Directions: Starting at the line with "Enumerate all objects", return every line through the final one of the data, word for word. Pictures stay out.

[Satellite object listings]
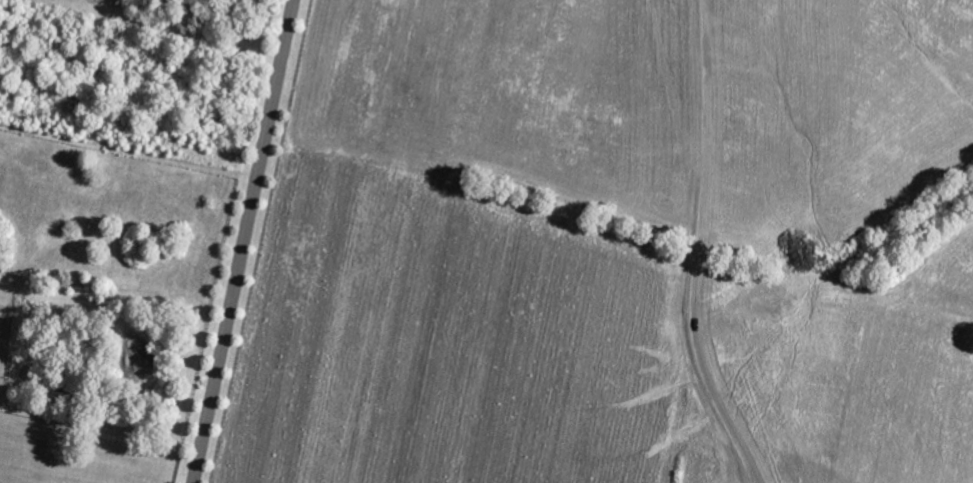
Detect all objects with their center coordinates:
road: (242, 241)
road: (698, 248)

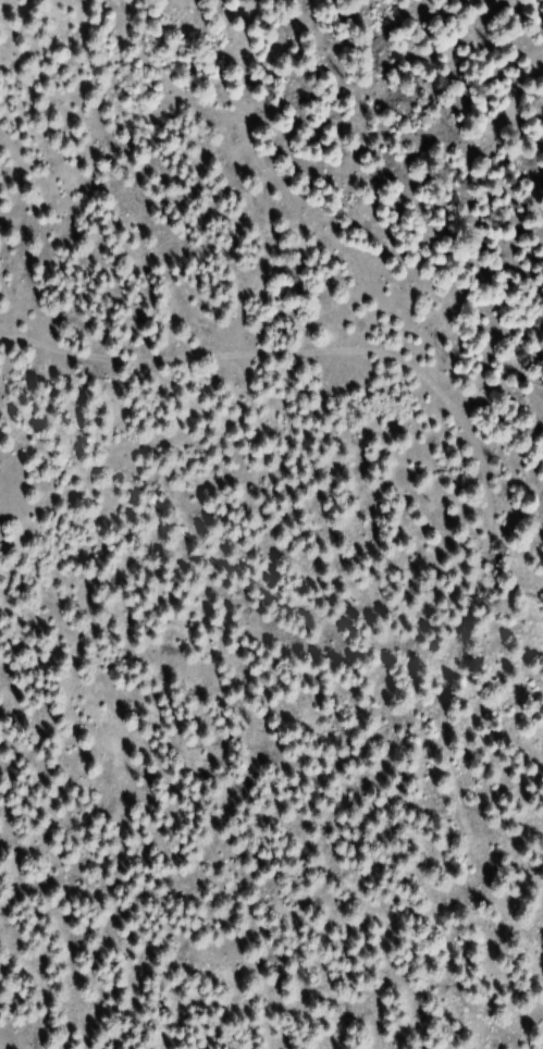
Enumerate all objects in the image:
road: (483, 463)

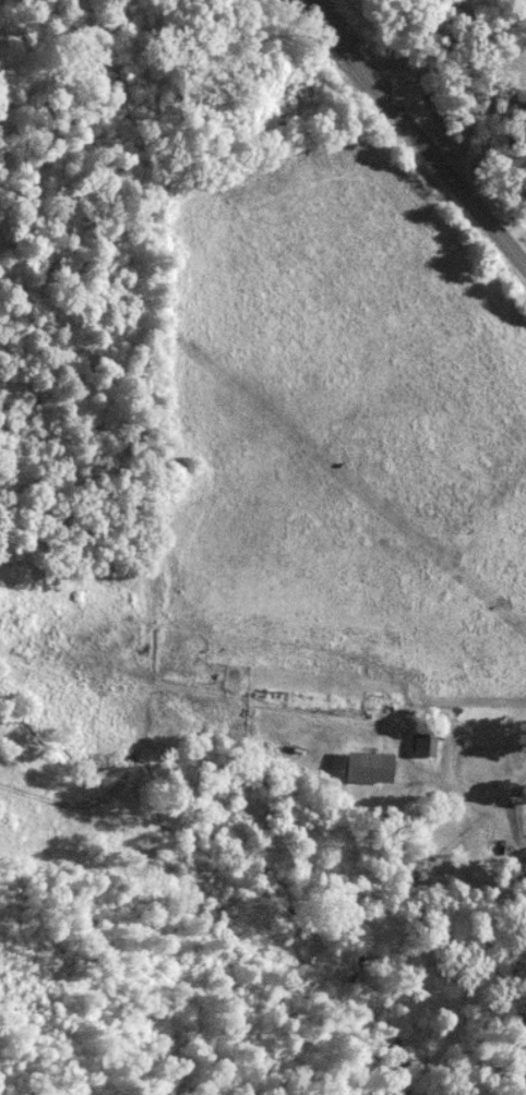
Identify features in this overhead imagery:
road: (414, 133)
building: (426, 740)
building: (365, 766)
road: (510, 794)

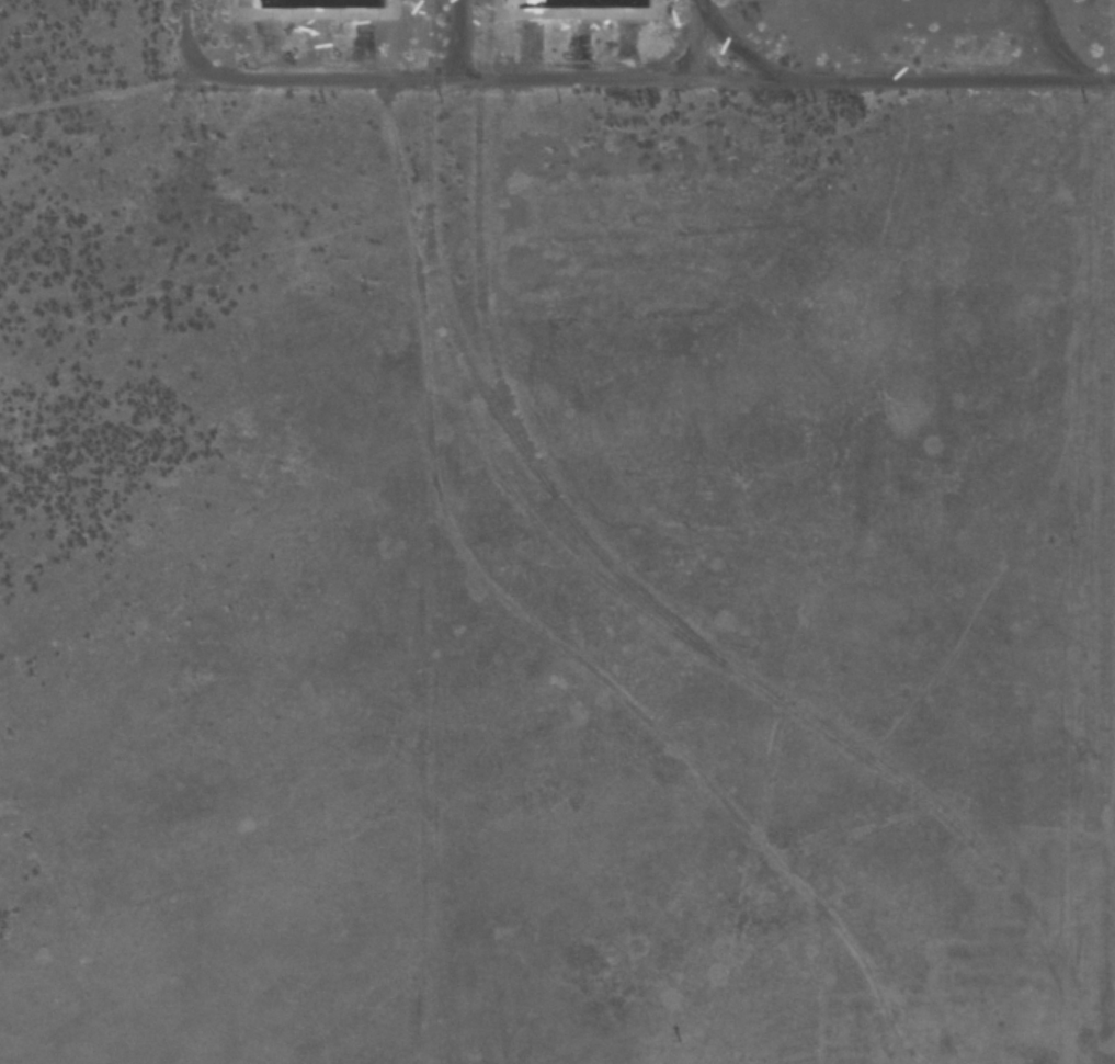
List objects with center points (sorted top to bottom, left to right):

Exercise output:
Enumerate all objects in the image:
road: (483, 463)

Identify features in this overhead imagery:
road: (414, 133)
building: (426, 740)
building: (365, 766)
road: (510, 794)

List objects with center points (sorted top to bottom, left to right):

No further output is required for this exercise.